» WHAT THE EXERCISE ASKS: Your reply should be a faithful copy of the records below, free of pictures.

» PROVIDED MATERIAL:
********

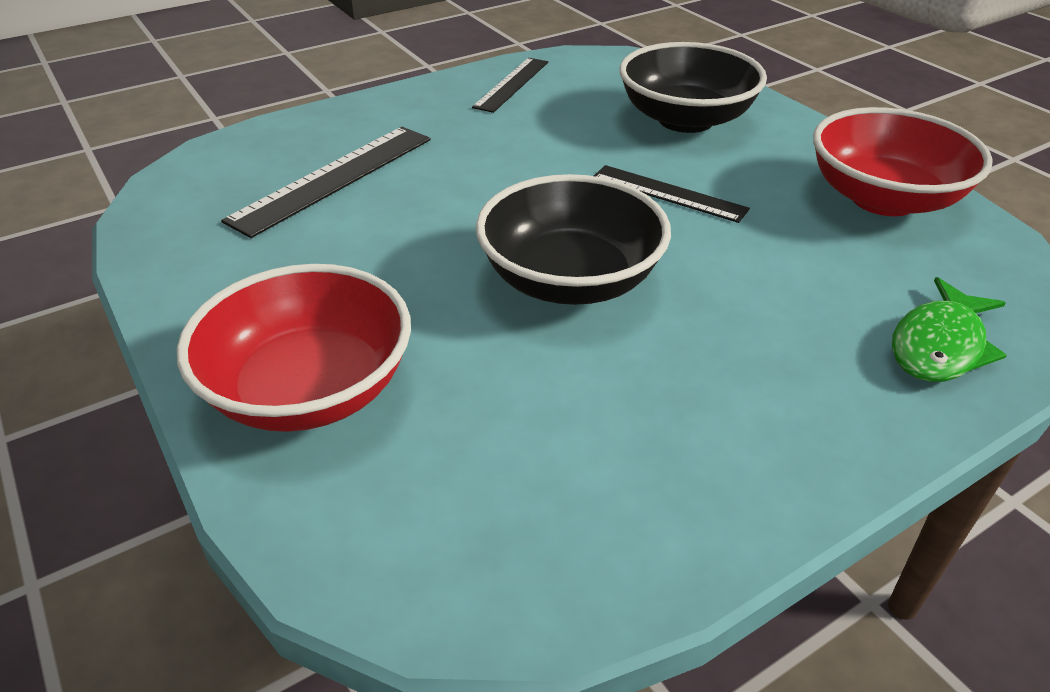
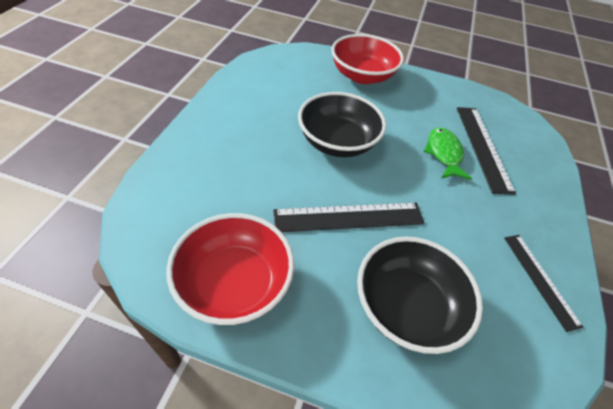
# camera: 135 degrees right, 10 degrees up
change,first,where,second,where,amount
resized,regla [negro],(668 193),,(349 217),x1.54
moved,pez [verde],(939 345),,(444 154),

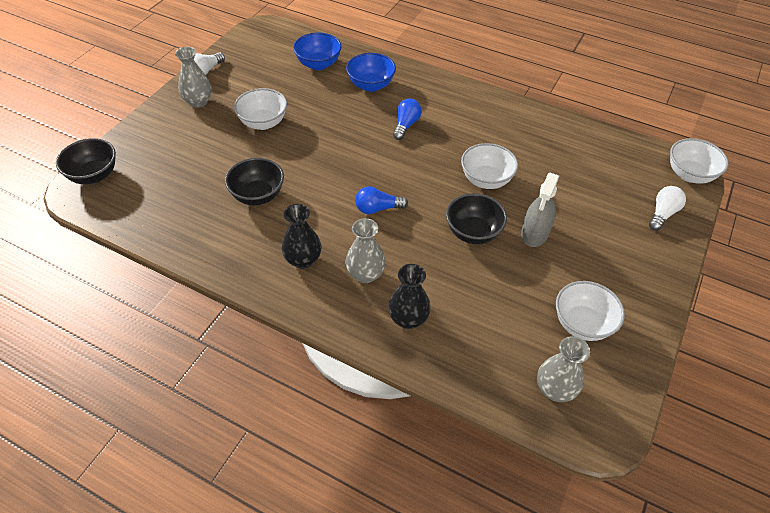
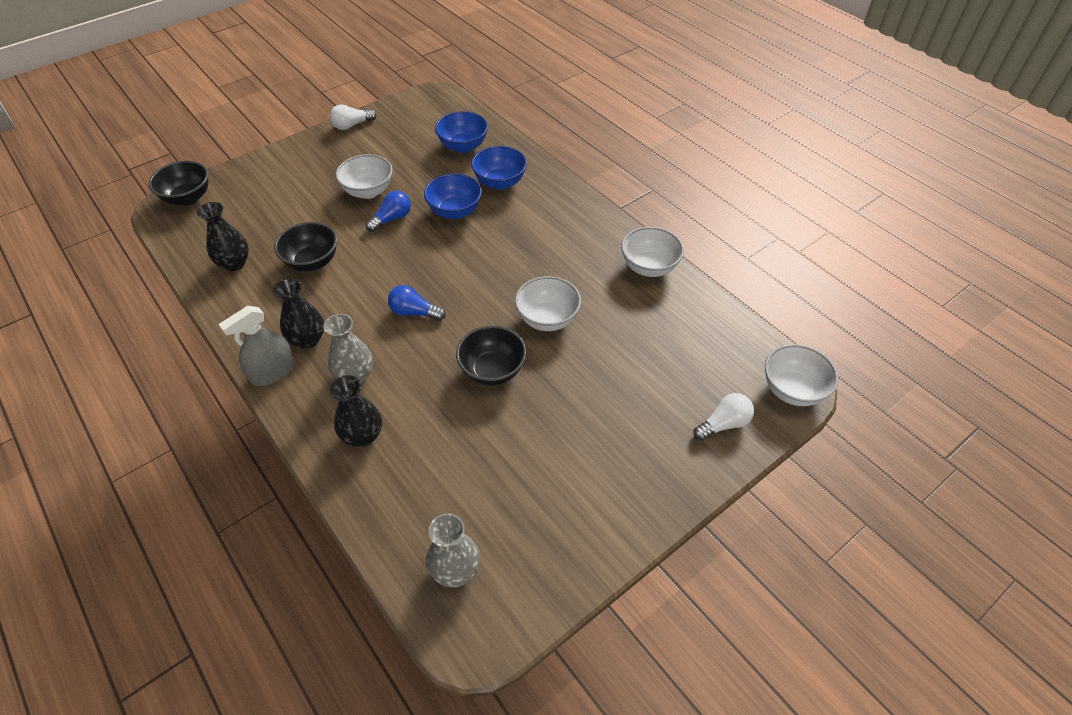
# camera: 25 degrees right, 0 degrees up
change,first,where,second,where,amount
removed,florero [gris],(198 102),,,
moved,bombilla [azul],(406 125),,(392 219),
moved,pulverizador [gris],(535 233),,(272 372),
moved,cuenco [blanco],(582 324),,(649 267),
added,,,florero [negro],(234 263),
added,,,cuenco [azul],(455 211),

********

» TASK OUTPUT:
# camera: 135 degrees right, 10 degrees up
change,first,where,second,where,amount
resized,regla [negro],(668 193),,(349 217),x1.54
moved,pez [verde],(939 345),,(444 154),

# camera: 25 degrees right, 0 degrees up
change,first,where,second,where,amount
removed,florero [gris],(198 102),,,
moved,bombilla [azul],(406 125),,(392 219),
moved,pulverizador [gris],(535 233),,(272 372),
moved,cuenco [blanco],(582 324),,(649 267),
added,,,florero [negro],(234 263),
added,,,cuenco [azul],(455 211),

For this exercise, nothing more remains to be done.